(Object change listings)
[Start of Attachment]
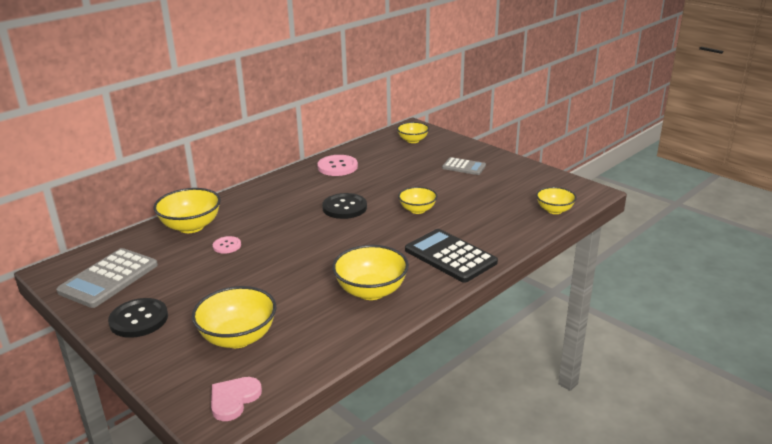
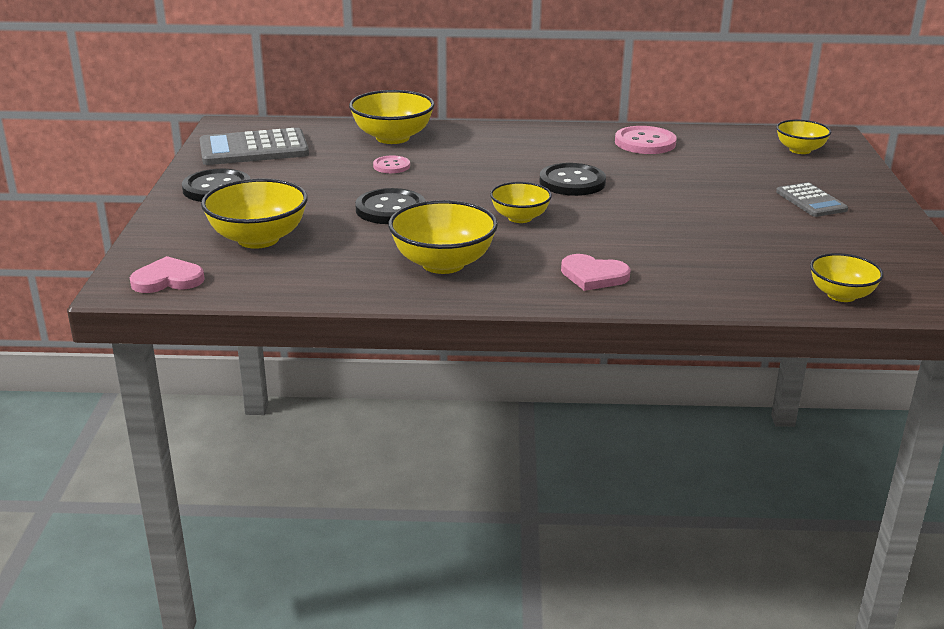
camera: 45 degrees right, 0 degrees up
(280, 274) = (390, 209): none -> black button
(417, 210) = (651, 218): yellow bowl -> yellow bowl (520, 218)
(450, 256) = (593, 276): black calculator -> pink heart

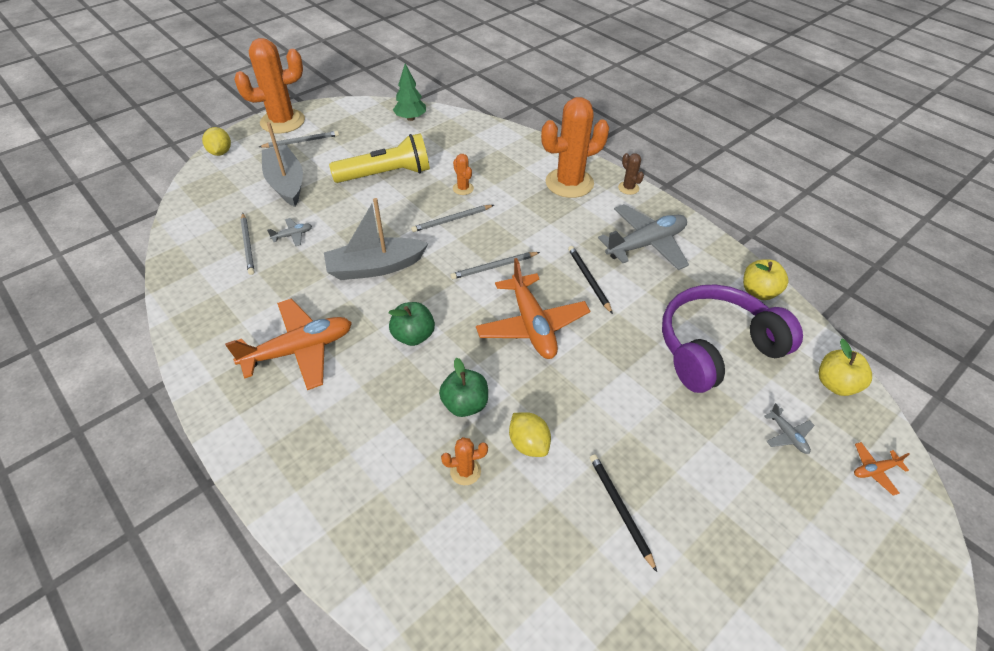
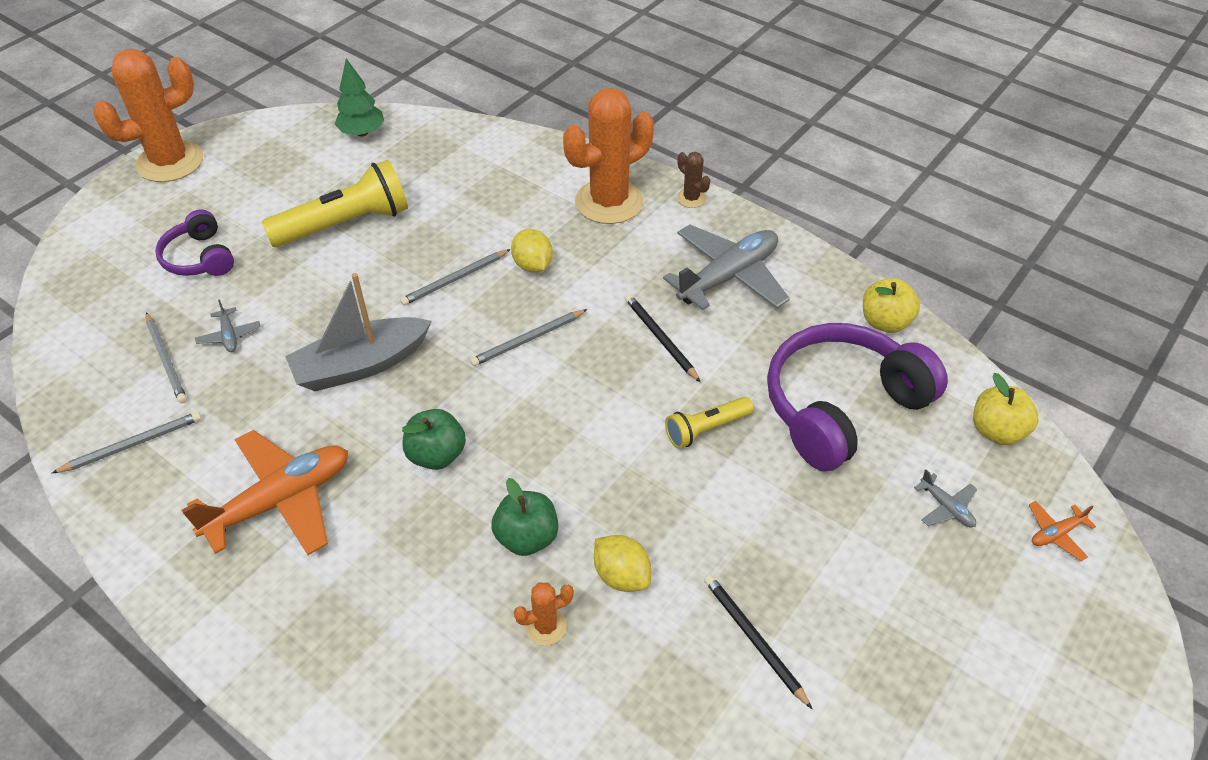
camera: 10 degrees left, 0 degrees up
(220, 152) = (87, 223): yellow lemon -> yellow lemon (532, 265)
(286, 183) = (199, 257): grey boat -> purple headphones
(292, 235) = (229, 335): grey plane -> grey plane turned 105 degrees clockwise
(301, 141) = (207, 190): grey pencil -> grey pencil (133, 444)
(463, 188) = (461, 230): orange cactus -> none
(532, 325) = (595, 414): orange plane -> none
(610, 348) = (706, 429): none -> yellow flashlight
[End of Attachment]
**EXERCISE BRIEF:** Take the line with "(532, 325) = (595, 414): orange plane -> none" and every line after it in the data, and please reproduce them exactly, leaving out all other lines.

**WRITTEN RESPONSE:**
(532, 325) = (595, 414): orange plane -> none
(610, 348) = (706, 429): none -> yellow flashlight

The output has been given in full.